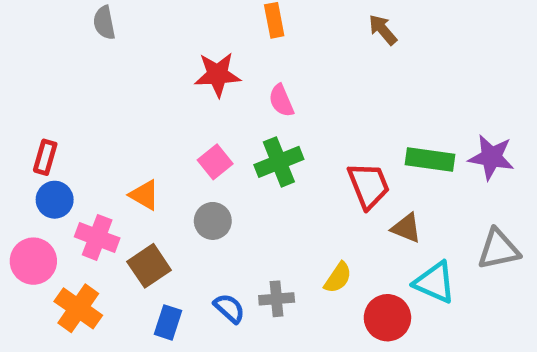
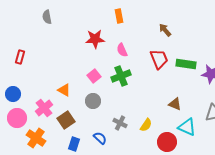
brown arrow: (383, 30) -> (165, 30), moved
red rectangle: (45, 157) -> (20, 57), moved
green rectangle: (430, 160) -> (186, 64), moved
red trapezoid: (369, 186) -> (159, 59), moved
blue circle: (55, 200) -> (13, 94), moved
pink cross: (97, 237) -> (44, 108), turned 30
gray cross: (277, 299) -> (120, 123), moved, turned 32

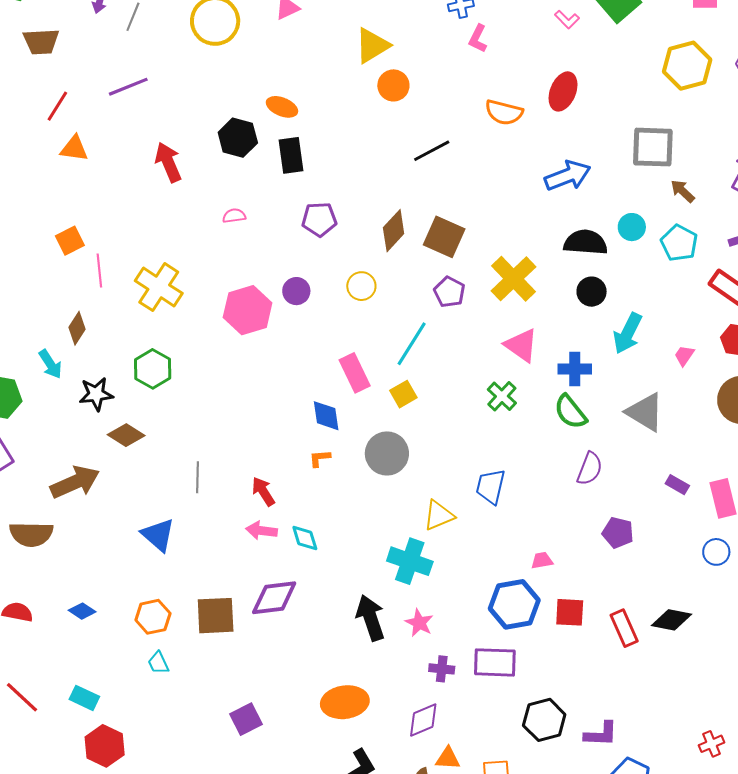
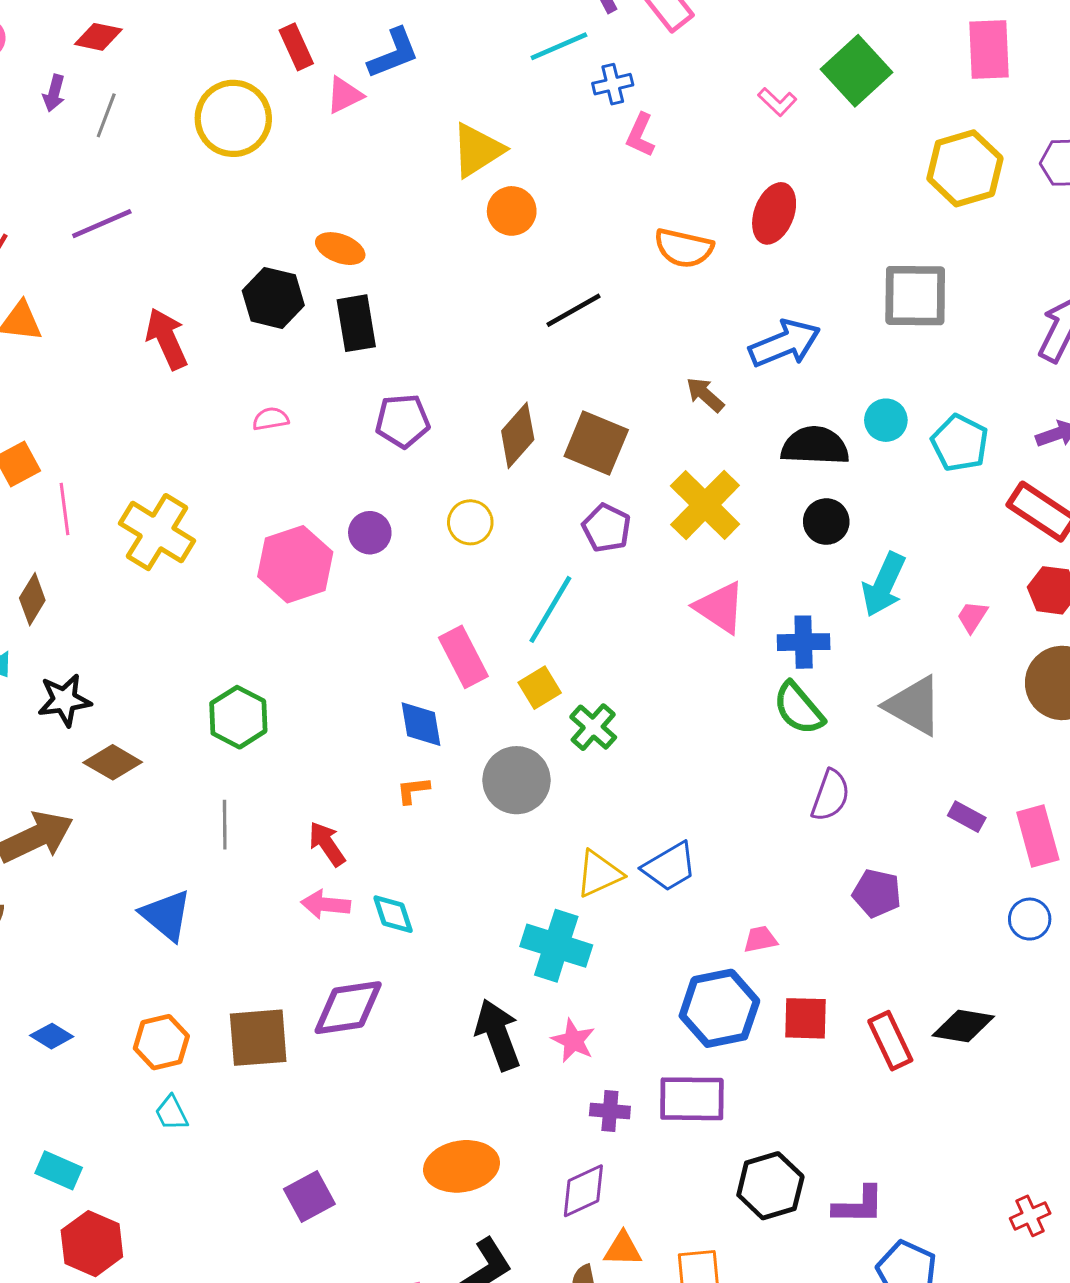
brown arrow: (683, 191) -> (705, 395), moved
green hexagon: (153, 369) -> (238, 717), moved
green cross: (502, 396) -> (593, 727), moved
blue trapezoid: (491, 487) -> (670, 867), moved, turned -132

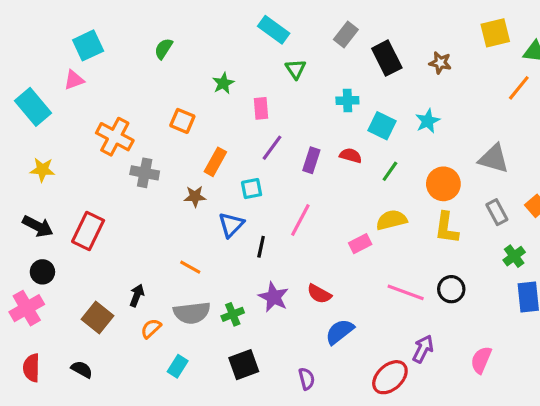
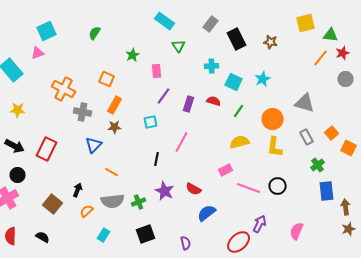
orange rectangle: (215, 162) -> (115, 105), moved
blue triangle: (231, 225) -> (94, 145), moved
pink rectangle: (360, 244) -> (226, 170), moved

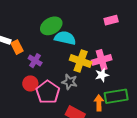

* * *

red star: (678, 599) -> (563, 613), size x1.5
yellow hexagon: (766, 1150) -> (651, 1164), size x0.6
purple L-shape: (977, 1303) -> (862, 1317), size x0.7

• [Try it]
Check each line of the records for the word "hexagon" and extract those that contain it.

• [Response below]
green hexagon: (153, 369) -> (238, 717), moved
yellow hexagon: (766, 1150) -> (651, 1164), size x0.6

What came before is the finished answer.